Records for the exercise: Begin
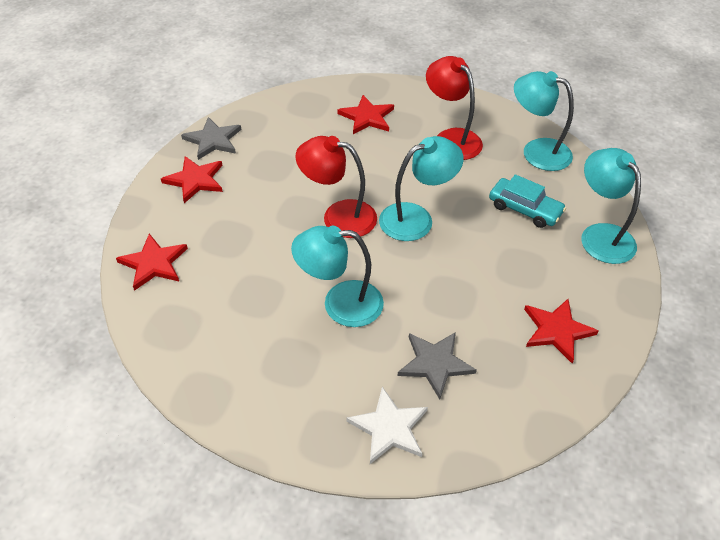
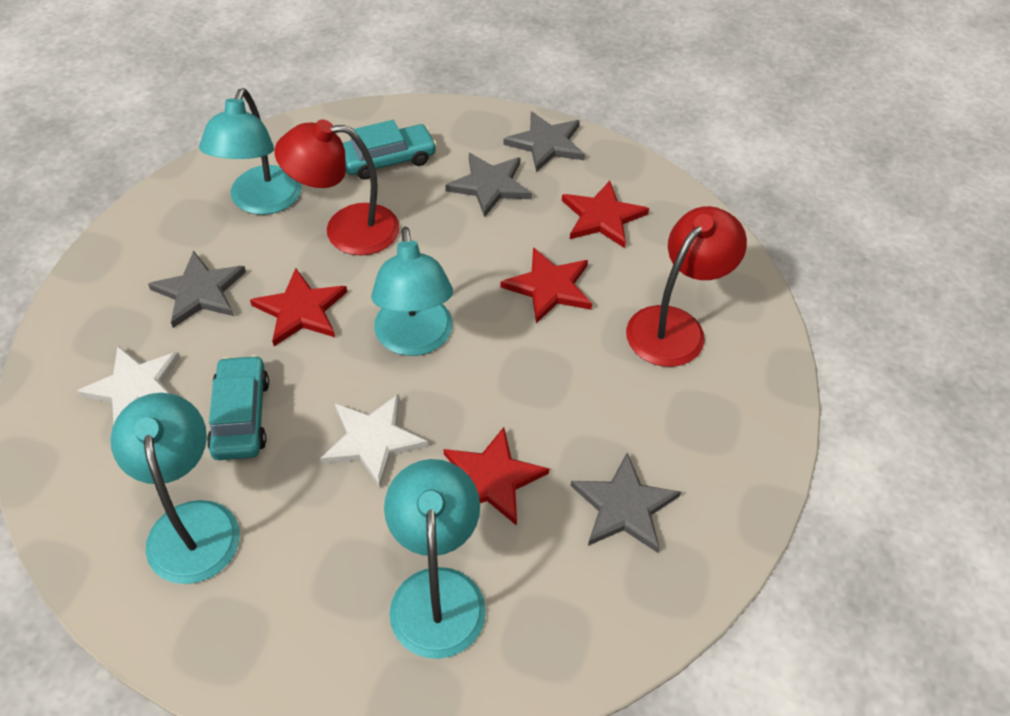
grey star: 2 -> 4
turquoise car: 1 -> 2
white star: 1 -> 2

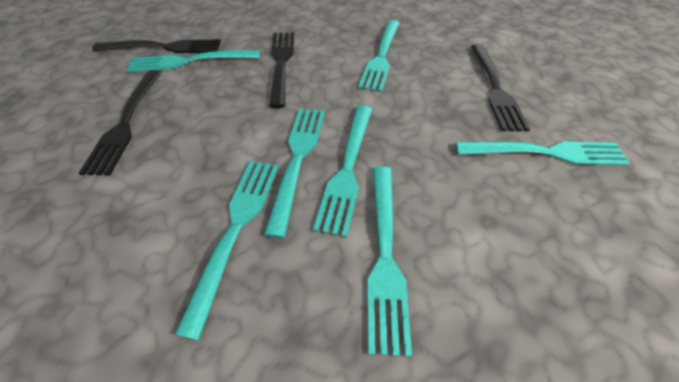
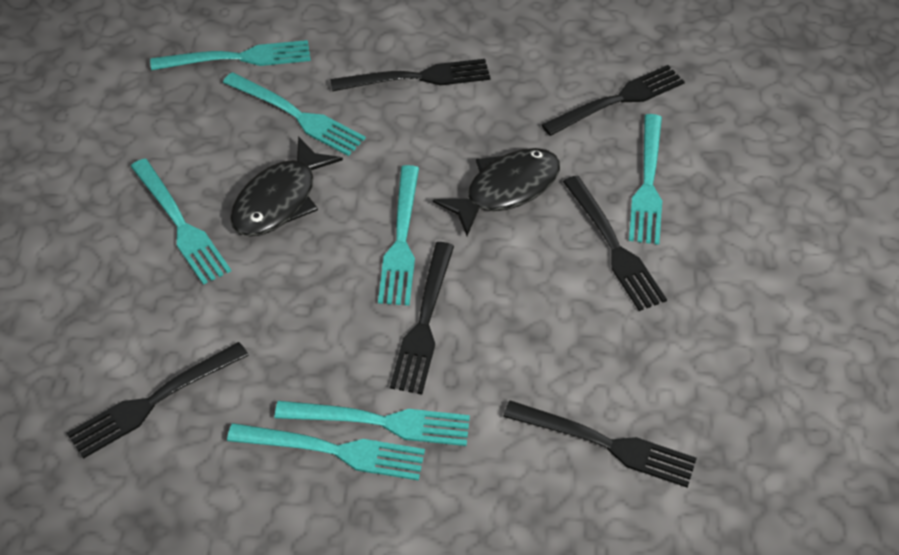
black fish: 0 -> 2
black fork: 4 -> 6

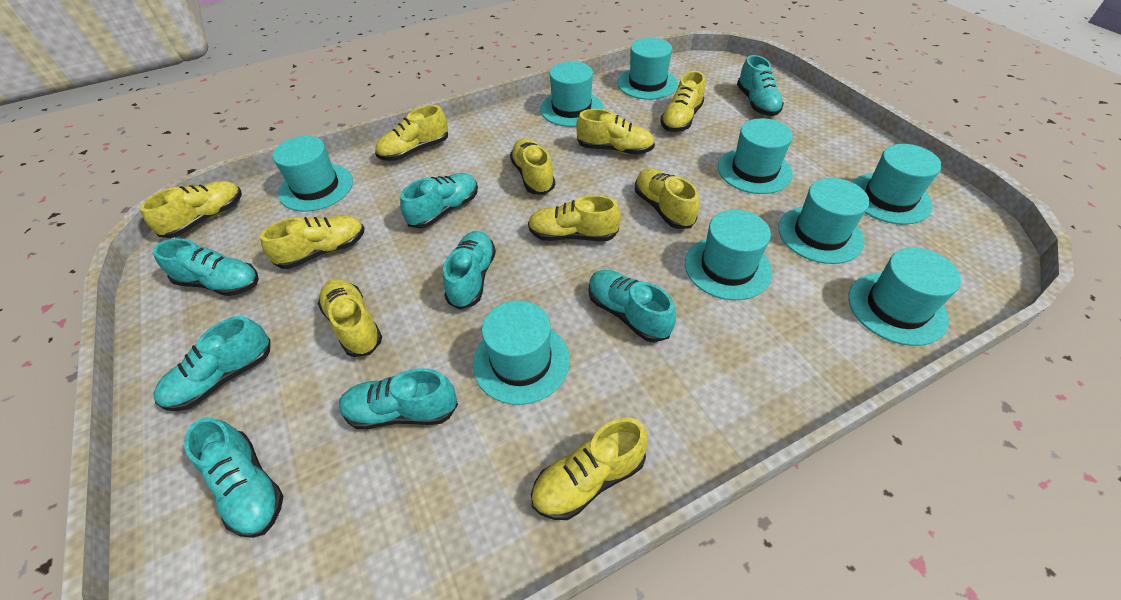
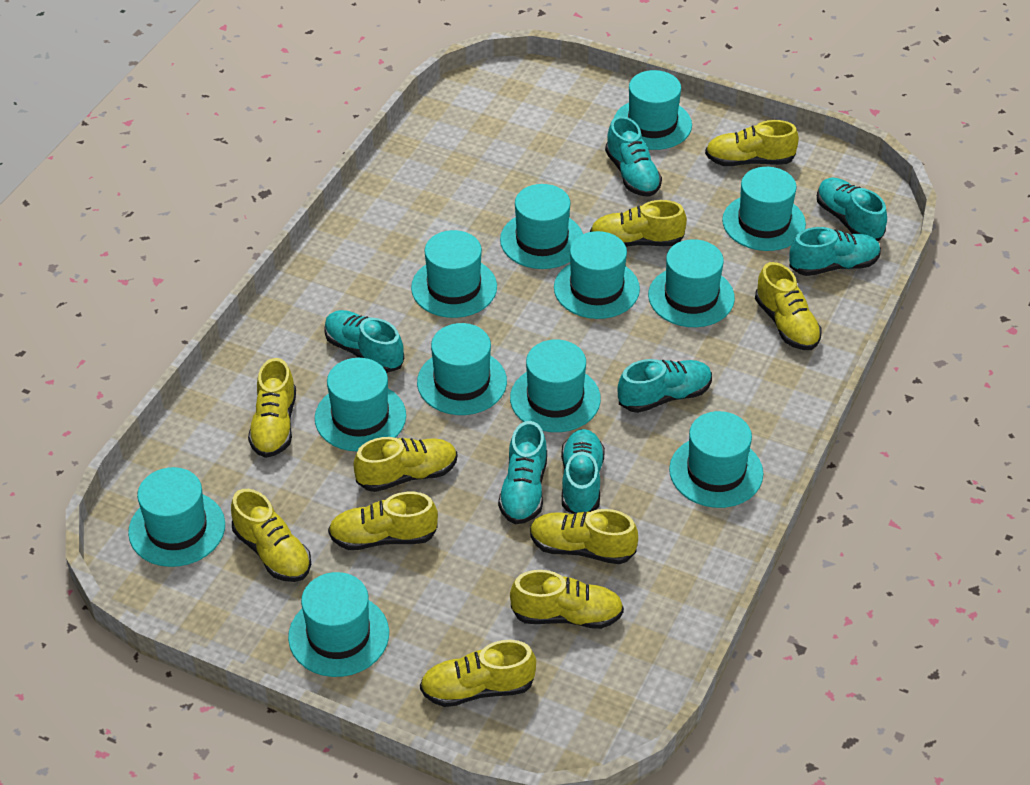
turquoise hat: 9 -> 12
turquoise shoe: 8 -> 7

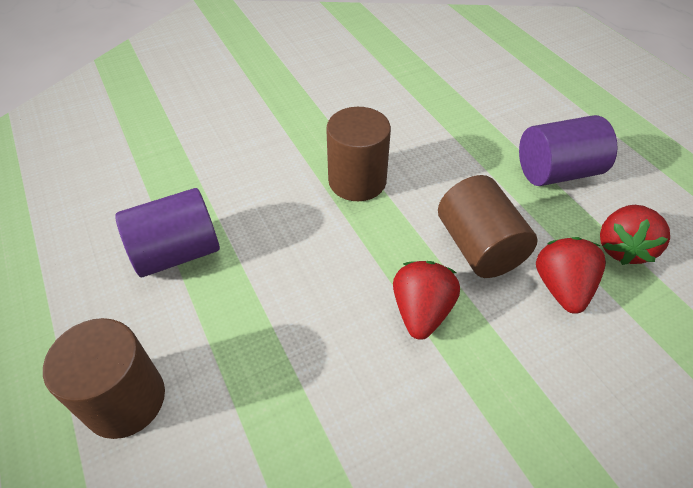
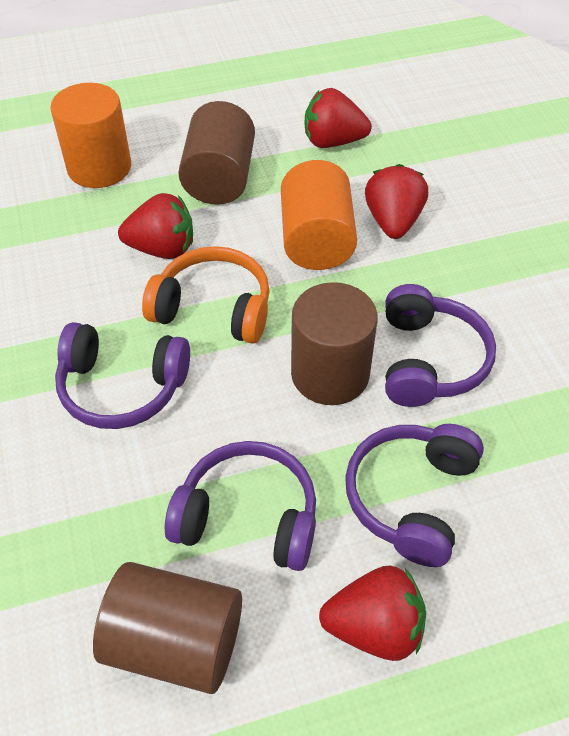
orange cylinder: 0 -> 2
orange headphones: 0 -> 1
purple cylinder: 2 -> 0
purple headphones: 0 -> 4
red strawberry: 3 -> 4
Records for the exercise: End
Among the lines of the data, find every one that holds "orange" and copy it.

■ **Result of the exercise**:
orange cylinder: 0 -> 2
orange headphones: 0 -> 1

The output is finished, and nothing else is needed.